→ To do: When you reach the line containing "(769, 301) = (647, 427): none -> yellow ring" in the data below, begin returning lines exactly as written, and stop once the line containing "(477, 319) = (493, 304): green" has been returned.

--- START ---

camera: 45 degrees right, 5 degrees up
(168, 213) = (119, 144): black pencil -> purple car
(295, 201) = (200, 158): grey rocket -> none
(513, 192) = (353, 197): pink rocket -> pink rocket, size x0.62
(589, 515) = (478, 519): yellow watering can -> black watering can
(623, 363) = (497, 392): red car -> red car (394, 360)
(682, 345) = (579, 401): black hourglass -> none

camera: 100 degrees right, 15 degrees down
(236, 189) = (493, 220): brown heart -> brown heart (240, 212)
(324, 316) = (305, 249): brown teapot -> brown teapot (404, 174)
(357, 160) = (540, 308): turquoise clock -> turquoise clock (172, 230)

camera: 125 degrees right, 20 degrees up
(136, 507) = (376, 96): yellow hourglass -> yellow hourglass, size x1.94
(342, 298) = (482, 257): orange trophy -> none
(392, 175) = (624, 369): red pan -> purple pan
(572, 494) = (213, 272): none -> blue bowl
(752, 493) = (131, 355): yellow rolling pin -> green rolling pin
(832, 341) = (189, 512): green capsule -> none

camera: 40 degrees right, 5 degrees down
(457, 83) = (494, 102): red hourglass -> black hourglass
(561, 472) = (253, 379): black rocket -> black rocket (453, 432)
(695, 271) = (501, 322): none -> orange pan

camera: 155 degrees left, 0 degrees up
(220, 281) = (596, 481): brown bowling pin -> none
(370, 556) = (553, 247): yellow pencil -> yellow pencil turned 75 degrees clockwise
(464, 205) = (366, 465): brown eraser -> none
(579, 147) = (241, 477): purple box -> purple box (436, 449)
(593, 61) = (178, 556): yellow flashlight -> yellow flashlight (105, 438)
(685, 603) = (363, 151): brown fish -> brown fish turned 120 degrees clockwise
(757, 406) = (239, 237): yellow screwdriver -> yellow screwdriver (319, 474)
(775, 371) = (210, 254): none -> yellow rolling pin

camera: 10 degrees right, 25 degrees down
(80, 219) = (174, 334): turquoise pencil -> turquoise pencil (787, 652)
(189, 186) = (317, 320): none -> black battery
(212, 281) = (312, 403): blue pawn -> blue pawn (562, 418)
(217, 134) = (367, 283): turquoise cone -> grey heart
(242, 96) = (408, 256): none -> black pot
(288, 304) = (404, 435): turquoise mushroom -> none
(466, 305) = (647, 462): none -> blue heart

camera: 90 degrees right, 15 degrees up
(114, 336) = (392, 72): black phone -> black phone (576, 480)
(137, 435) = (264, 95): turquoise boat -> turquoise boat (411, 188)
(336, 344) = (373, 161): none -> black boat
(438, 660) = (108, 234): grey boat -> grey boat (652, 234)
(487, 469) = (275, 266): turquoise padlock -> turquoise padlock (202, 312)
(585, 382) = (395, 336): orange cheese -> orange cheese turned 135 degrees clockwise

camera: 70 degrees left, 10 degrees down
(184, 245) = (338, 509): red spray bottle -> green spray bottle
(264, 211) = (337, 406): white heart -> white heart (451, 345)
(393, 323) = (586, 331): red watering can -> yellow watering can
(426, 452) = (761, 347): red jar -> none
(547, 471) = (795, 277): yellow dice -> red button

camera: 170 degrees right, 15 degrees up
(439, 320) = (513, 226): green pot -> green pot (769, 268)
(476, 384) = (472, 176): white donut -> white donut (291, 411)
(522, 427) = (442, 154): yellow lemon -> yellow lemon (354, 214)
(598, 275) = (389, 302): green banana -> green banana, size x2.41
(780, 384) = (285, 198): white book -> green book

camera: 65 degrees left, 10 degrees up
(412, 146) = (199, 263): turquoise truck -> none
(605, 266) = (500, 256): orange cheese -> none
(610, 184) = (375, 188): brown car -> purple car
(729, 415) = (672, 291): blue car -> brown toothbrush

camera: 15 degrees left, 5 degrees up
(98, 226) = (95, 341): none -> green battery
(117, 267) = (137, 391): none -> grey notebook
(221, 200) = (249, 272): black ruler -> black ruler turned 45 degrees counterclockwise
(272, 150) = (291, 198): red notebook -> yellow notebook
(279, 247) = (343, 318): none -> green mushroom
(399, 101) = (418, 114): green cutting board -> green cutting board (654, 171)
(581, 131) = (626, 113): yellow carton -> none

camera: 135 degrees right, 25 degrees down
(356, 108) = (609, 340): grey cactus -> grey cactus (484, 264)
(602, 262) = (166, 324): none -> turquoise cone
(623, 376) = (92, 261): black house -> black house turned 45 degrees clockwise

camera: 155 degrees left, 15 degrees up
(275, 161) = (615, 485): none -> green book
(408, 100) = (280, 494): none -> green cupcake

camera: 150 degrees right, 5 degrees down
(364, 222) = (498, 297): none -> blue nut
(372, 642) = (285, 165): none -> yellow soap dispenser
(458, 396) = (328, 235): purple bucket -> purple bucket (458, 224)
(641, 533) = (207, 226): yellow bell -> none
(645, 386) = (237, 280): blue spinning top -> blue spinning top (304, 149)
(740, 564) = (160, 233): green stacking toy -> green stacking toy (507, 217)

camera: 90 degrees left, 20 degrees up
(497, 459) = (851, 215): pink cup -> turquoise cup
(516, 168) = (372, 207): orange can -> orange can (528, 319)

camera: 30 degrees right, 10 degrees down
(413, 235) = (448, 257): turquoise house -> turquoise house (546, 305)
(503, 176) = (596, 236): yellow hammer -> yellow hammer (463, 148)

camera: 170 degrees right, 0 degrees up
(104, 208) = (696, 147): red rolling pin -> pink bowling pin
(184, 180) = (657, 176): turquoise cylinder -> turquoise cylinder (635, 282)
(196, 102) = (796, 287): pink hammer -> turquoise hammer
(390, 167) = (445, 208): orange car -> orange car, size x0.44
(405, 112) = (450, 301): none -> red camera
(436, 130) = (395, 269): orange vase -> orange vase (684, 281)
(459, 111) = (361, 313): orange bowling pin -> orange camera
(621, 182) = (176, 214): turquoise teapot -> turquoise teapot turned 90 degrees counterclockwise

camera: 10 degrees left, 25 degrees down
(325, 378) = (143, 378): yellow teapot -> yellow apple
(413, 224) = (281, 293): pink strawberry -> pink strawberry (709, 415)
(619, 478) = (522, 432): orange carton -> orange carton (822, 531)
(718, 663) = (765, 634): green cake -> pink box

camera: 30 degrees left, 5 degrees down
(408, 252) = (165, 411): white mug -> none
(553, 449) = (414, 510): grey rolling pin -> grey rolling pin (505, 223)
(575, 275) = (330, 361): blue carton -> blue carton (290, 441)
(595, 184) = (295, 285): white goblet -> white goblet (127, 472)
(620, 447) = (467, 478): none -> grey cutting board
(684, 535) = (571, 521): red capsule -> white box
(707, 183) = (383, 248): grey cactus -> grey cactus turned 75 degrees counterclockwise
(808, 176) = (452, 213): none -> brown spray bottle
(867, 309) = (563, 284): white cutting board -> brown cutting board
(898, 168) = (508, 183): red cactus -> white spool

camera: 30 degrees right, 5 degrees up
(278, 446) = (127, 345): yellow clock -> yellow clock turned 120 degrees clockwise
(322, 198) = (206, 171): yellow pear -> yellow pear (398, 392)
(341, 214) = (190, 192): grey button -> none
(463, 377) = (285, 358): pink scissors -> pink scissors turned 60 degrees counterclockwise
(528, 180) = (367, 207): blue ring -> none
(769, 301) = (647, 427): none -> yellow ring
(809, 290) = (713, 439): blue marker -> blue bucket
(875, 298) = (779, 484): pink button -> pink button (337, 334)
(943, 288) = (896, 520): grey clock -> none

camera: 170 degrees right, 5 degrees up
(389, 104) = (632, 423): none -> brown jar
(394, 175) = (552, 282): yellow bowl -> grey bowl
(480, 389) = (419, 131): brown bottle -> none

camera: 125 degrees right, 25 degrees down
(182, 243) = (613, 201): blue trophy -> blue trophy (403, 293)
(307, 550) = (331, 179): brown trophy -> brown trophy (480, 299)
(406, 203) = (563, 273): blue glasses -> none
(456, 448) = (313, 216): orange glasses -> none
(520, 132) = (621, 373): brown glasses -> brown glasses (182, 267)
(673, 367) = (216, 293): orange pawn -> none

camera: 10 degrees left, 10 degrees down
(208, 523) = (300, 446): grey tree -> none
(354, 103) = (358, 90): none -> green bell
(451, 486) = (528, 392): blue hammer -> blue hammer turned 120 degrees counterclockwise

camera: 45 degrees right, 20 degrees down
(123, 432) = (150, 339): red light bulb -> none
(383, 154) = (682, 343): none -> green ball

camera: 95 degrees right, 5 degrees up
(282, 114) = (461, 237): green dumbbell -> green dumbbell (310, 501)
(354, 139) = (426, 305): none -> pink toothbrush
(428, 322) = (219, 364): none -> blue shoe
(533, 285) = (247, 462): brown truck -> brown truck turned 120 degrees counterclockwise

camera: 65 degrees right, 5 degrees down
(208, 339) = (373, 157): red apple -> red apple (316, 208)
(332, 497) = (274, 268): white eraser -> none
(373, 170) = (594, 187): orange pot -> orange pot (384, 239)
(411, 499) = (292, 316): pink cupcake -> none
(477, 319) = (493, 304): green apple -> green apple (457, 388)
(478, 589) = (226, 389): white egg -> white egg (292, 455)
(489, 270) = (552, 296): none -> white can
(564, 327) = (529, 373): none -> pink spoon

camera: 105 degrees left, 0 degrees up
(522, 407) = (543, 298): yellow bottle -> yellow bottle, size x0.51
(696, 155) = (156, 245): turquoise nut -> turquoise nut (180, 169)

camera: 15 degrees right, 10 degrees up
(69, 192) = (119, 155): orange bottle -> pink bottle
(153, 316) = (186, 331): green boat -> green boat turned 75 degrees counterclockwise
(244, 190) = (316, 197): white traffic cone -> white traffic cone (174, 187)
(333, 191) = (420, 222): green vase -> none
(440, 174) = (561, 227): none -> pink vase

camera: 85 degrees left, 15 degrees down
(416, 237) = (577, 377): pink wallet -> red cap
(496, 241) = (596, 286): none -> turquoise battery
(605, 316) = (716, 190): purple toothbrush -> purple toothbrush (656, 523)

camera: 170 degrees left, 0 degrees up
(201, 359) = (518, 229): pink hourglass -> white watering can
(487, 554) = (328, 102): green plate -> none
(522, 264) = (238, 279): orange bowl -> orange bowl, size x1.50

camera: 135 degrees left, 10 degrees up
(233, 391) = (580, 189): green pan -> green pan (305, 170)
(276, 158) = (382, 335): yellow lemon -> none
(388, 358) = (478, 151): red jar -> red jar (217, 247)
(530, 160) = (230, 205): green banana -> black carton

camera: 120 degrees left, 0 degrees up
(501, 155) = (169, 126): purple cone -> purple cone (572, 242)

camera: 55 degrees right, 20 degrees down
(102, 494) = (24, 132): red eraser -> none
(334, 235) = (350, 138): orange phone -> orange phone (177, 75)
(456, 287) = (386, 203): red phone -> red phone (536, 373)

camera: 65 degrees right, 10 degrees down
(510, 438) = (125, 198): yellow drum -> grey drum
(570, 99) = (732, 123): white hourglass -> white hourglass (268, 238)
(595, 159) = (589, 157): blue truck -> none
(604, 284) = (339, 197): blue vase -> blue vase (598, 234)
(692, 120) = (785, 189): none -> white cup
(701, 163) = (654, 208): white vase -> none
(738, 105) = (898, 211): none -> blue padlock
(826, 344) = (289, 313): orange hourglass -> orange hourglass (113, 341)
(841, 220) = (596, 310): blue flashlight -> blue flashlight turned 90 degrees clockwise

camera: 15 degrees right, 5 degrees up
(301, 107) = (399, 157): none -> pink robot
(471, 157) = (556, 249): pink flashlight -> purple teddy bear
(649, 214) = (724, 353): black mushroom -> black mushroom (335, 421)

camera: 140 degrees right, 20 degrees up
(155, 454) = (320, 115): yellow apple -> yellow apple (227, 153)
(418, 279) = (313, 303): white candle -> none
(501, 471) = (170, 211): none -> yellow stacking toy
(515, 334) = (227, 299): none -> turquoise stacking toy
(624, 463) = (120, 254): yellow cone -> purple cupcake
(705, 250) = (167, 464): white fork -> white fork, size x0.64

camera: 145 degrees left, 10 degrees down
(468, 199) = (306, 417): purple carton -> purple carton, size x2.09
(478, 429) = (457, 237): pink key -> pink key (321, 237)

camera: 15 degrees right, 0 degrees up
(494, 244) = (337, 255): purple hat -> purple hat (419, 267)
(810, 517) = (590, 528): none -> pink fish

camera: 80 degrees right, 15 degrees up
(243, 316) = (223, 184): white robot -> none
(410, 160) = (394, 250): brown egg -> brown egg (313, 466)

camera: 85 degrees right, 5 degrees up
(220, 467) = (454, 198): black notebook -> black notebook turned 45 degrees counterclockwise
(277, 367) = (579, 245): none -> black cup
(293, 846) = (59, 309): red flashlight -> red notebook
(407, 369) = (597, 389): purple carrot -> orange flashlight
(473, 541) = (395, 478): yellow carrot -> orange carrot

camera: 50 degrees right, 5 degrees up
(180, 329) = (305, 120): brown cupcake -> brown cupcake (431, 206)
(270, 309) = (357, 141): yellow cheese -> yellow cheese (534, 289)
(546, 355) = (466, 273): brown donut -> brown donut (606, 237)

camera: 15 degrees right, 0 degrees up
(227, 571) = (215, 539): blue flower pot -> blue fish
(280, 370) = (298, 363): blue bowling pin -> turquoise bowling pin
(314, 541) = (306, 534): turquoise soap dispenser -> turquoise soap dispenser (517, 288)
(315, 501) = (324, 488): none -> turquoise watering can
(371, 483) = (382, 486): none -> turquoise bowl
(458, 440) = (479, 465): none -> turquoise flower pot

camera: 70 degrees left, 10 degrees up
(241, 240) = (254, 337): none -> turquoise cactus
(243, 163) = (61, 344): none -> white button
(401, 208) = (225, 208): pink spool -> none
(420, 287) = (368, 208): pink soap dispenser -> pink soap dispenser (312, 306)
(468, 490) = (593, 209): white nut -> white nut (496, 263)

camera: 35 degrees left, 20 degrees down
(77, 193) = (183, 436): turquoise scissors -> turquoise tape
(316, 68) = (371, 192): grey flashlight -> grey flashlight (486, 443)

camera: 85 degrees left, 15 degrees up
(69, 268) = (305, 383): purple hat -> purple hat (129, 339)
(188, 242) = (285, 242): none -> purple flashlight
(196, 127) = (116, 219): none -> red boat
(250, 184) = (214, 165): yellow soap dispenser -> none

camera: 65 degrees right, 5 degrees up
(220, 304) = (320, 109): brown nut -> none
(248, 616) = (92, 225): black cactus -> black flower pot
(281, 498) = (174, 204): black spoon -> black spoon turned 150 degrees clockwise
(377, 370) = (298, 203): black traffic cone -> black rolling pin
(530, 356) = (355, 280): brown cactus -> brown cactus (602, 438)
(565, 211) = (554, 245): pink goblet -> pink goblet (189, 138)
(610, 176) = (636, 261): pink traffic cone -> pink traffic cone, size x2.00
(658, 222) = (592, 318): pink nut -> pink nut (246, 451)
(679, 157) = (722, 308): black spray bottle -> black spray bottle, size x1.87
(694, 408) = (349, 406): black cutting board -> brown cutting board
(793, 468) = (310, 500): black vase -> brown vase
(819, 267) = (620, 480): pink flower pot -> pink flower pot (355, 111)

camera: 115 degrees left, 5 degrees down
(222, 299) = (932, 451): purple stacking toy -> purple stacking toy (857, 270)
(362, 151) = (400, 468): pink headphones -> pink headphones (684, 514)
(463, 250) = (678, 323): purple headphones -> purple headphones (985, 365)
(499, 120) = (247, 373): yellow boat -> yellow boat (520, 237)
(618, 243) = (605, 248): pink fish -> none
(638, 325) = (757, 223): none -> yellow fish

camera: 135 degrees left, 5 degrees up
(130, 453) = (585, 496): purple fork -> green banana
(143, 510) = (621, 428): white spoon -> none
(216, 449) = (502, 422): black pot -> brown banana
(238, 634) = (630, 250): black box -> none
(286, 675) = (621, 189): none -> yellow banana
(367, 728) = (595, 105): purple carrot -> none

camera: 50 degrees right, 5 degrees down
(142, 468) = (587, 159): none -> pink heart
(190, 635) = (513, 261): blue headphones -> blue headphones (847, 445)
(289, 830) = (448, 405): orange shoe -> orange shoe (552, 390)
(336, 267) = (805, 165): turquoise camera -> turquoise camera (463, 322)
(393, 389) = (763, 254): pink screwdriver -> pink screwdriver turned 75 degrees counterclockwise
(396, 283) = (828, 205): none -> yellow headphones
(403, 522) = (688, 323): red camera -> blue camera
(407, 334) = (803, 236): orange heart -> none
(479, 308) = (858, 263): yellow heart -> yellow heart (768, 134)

--- END ---

→ Answer space:
(769, 301) = (647, 427): none -> yellow ring
(809, 290) = (713, 439): blue marker -> blue bucket
(875, 298) = (779, 484): pink button -> pink button (337, 334)
(943, 288) = (896, 520): grey clock -> none

camera: 170 degrees right, 5 degrees up
(389, 104) = (632, 423): none -> brown jar
(394, 175) = (552, 282): yellow bowl -> grey bowl
(480, 389) = (419, 131): brown bottle -> none

camera: 125 degrees right, 25 degrees down
(182, 243) = (613, 201): blue trophy -> blue trophy (403, 293)
(307, 550) = (331, 179): brown trophy -> brown trophy (480, 299)
(406, 203) = (563, 273): blue glasses -> none
(456, 448) = (313, 216): orange glasses -> none
(520, 132) = (621, 373): brown glasses -> brown glasses (182, 267)
(673, 367) = (216, 293): orange pawn -> none

camera: 10 degrees left, 10 degrees down
(208, 523) = (300, 446): grey tree -> none
(354, 103) = (358, 90): none -> green bell
(451, 486) = (528, 392): blue hammer -> blue hammer turned 120 degrees counterclockwise

camera: 45 degrees right, 20 degrees down
(123, 432) = (150, 339): red light bulb -> none
(383, 154) = (682, 343): none -> green ball

camera: 95 degrees right, 5 degrees up
(282, 114) = (461, 237): green dumbbell -> green dumbbell (310, 501)
(354, 139) = (426, 305): none -> pink toothbrush
(428, 322) = (219, 364): none -> blue shoe
(533, 285) = (247, 462): brown truck -> brown truck turned 120 degrees counterclockwise

camera: 65 degrees right, 5 degrees down
(208, 339) = (373, 157): red apple -> red apple (316, 208)
(332, 497) = (274, 268): white eraser -> none
(373, 170) = (594, 187): orange pot -> orange pot (384, 239)
(411, 499) = (292, 316): pink cupcake -> none
(477, 319) = (493, 304): green apple -> green apple (457, 388)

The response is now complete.